**Task objective**
Find how many lines in the data below include the word "bulb", then write only that number.

___ Materials provided

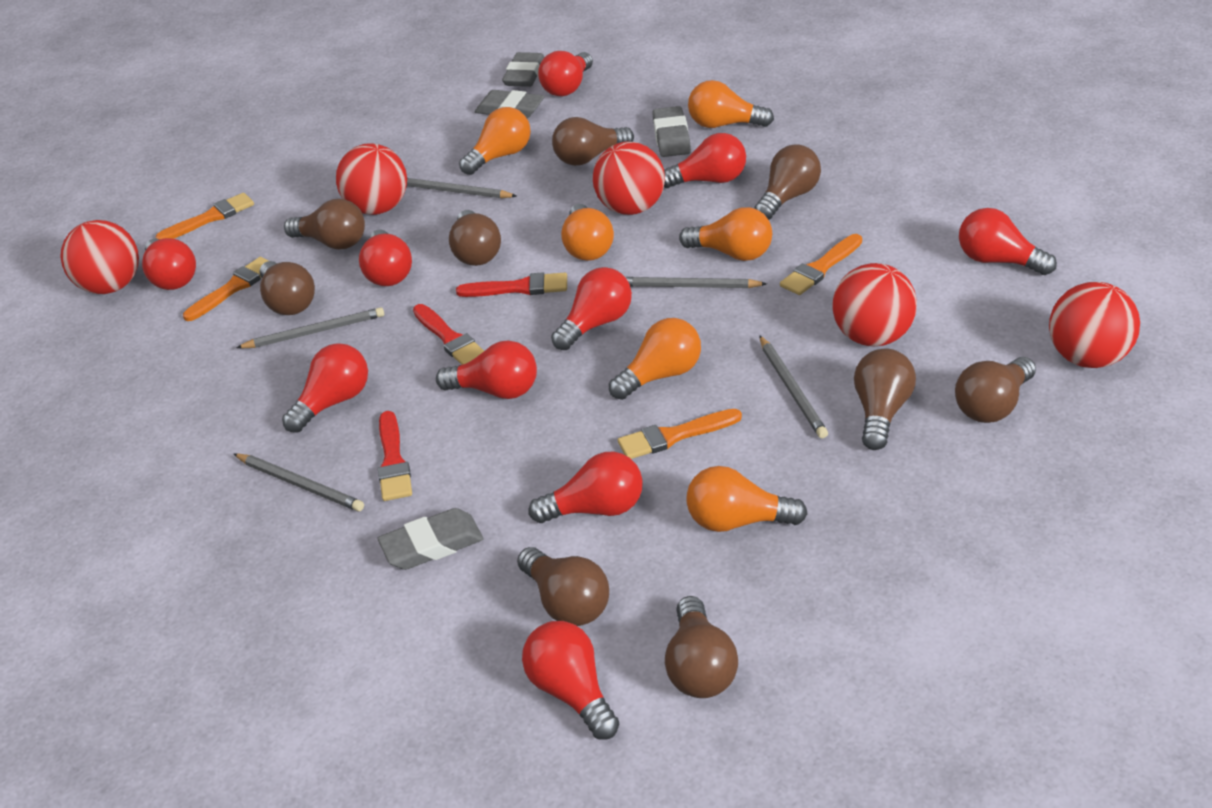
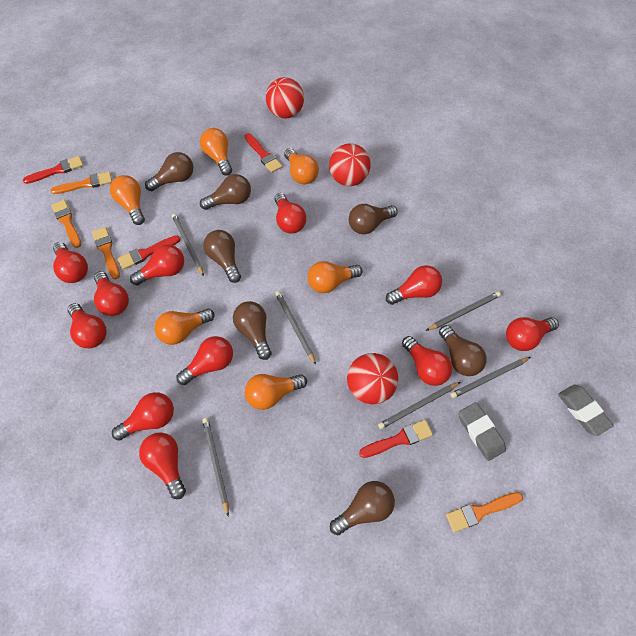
brown light bulb: 9 -> 7
grey eraser: 4 -> 2
grey pencil: 5 -> 6
red ball: 5 -> 3
red brush: 3 -> 4
red light bulb: 10 -> 11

______

**Your solution**
2